● **Activity**
In the entries below, find the line with "black pot: 12 -> 10" and the line with "pink teapot: 2 -> 0"; give again those lines and every line between them, exactly.

● **Supplied information**
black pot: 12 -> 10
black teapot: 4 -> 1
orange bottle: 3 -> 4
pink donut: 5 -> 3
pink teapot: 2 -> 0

--

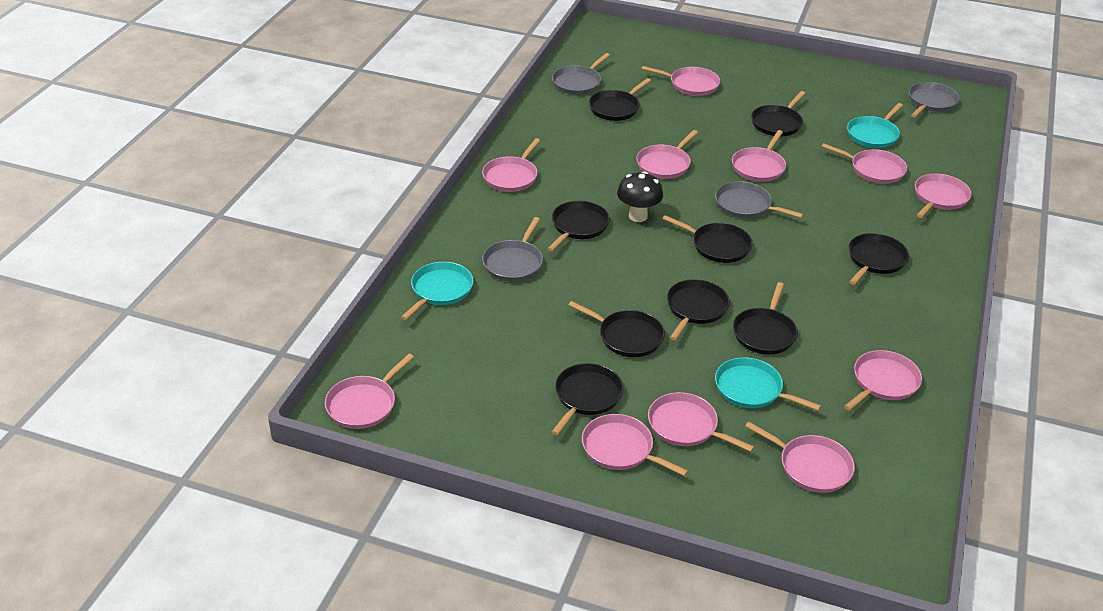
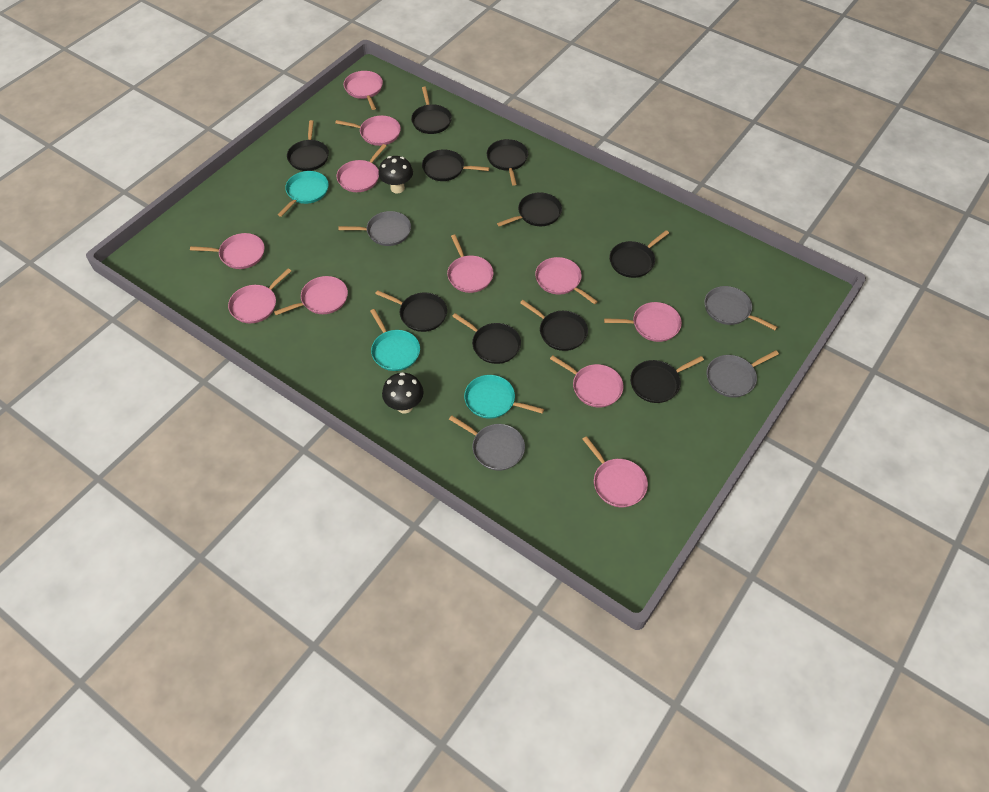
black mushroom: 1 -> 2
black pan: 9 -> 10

● **Completed task**
black pot: 12 -> 10
black teapot: 4 -> 1
orange bottle: 3 -> 4
pink donut: 5 -> 3
pink teapot: 2 -> 0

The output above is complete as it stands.